» Task details: Within the records below, find each line that holds the string "white", then copy it.

(Scene edit records)
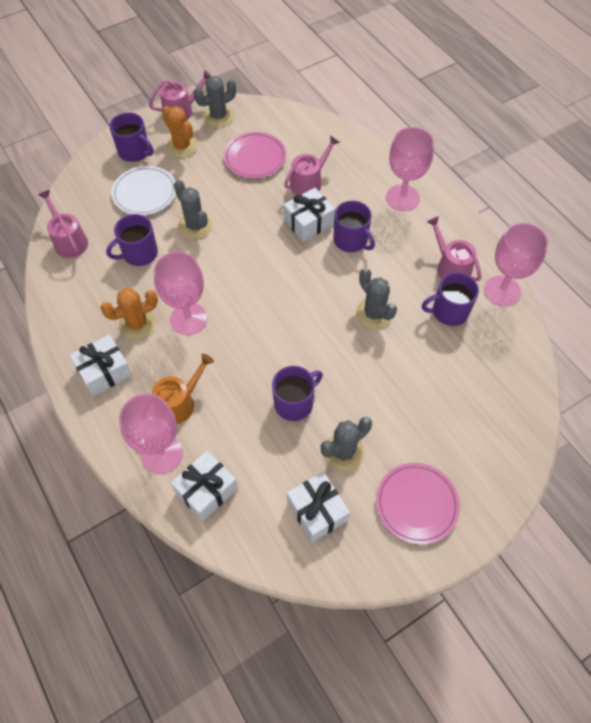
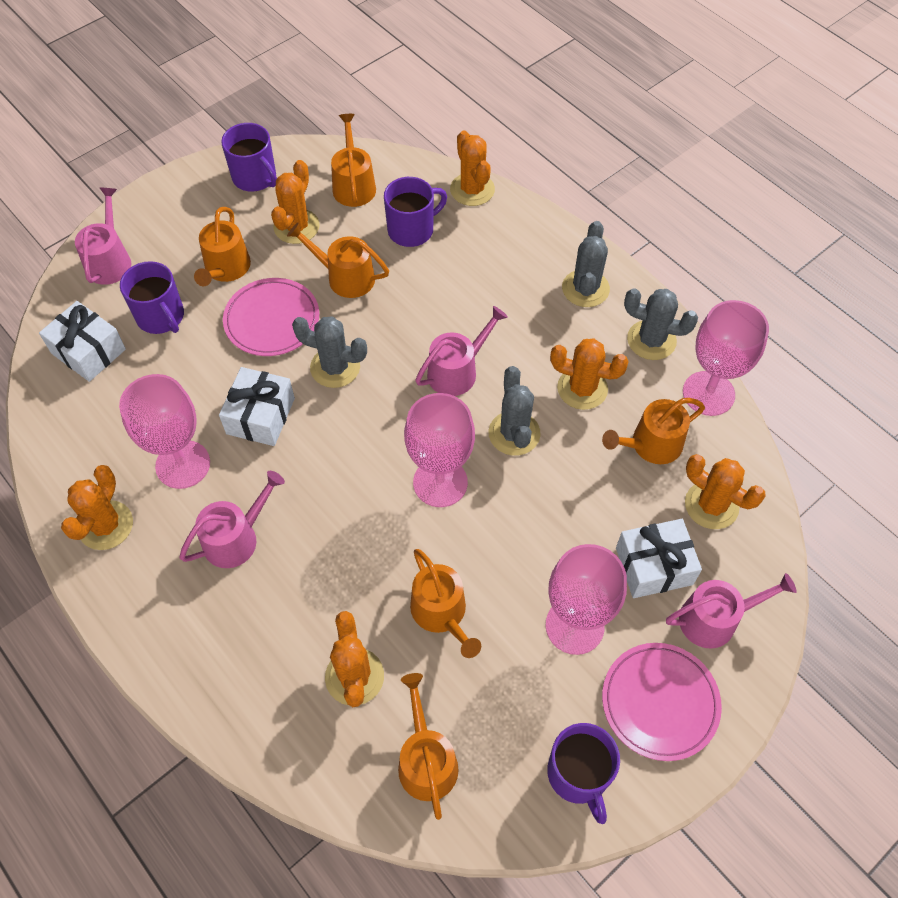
orange cactus: 2 -> 6
orange watering can: 1 -> 6
purple mug: 5 -> 4
white gift: 4 -> 3
white plate: 1 -> 0

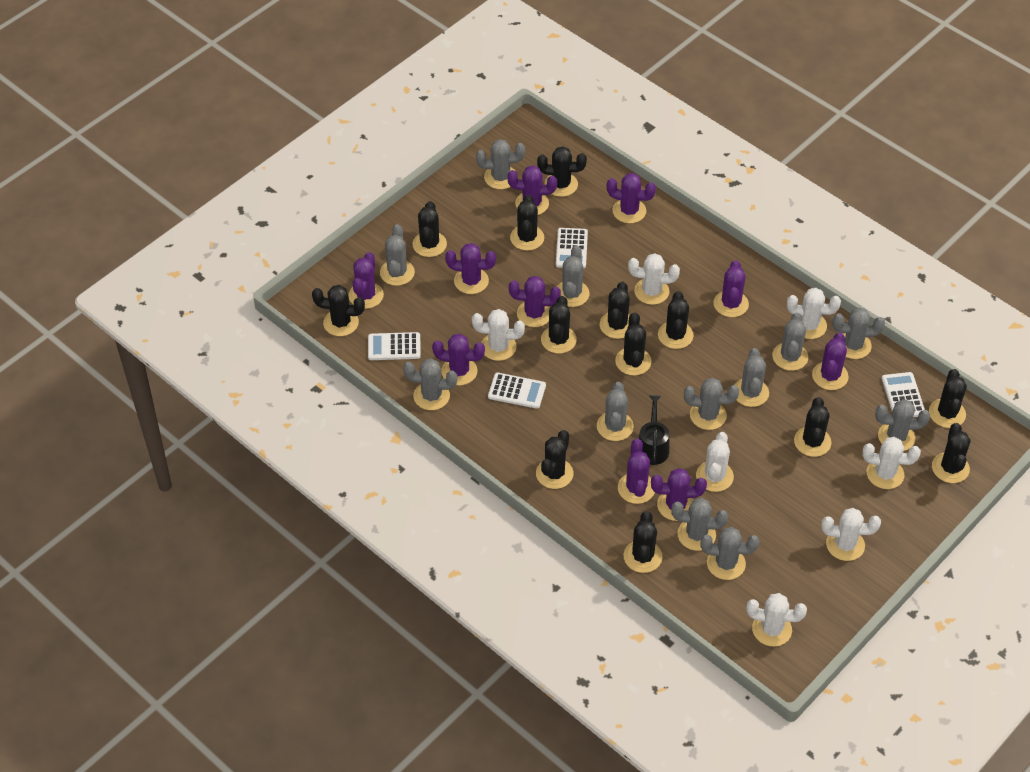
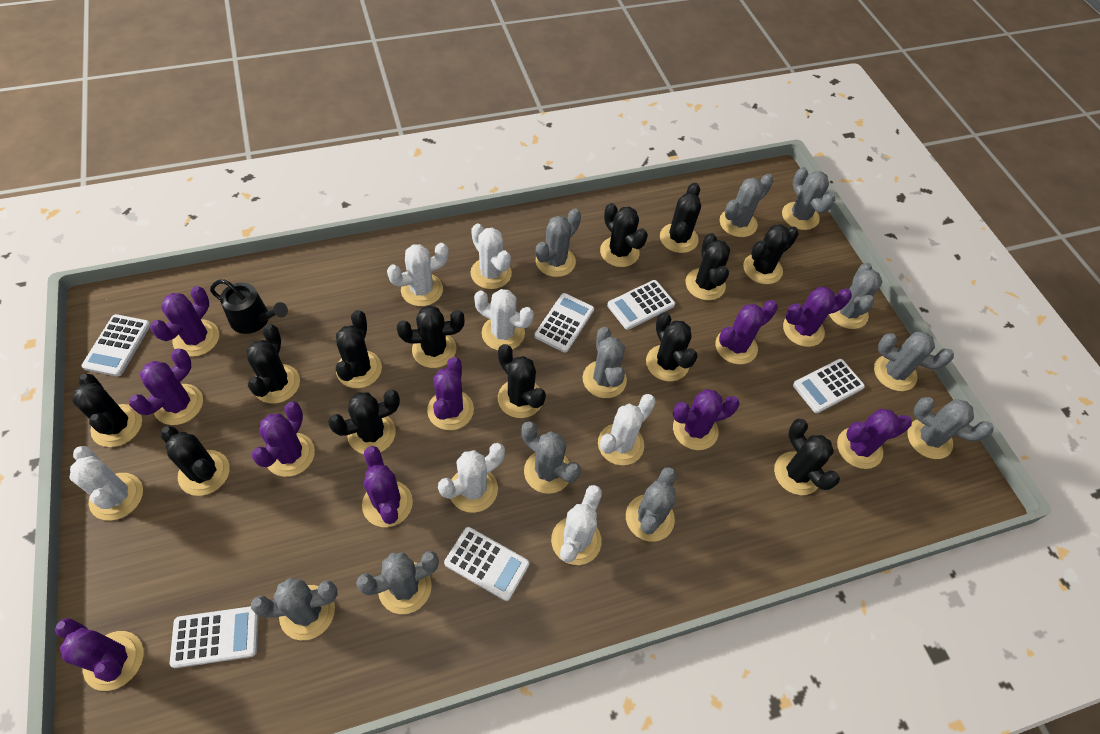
grey cactus: 12 -> 11
white calculator: 4 -> 6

» Solution for this exercise:
white gift: 4 -> 3
white plate: 1 -> 0
white calculator: 4 -> 6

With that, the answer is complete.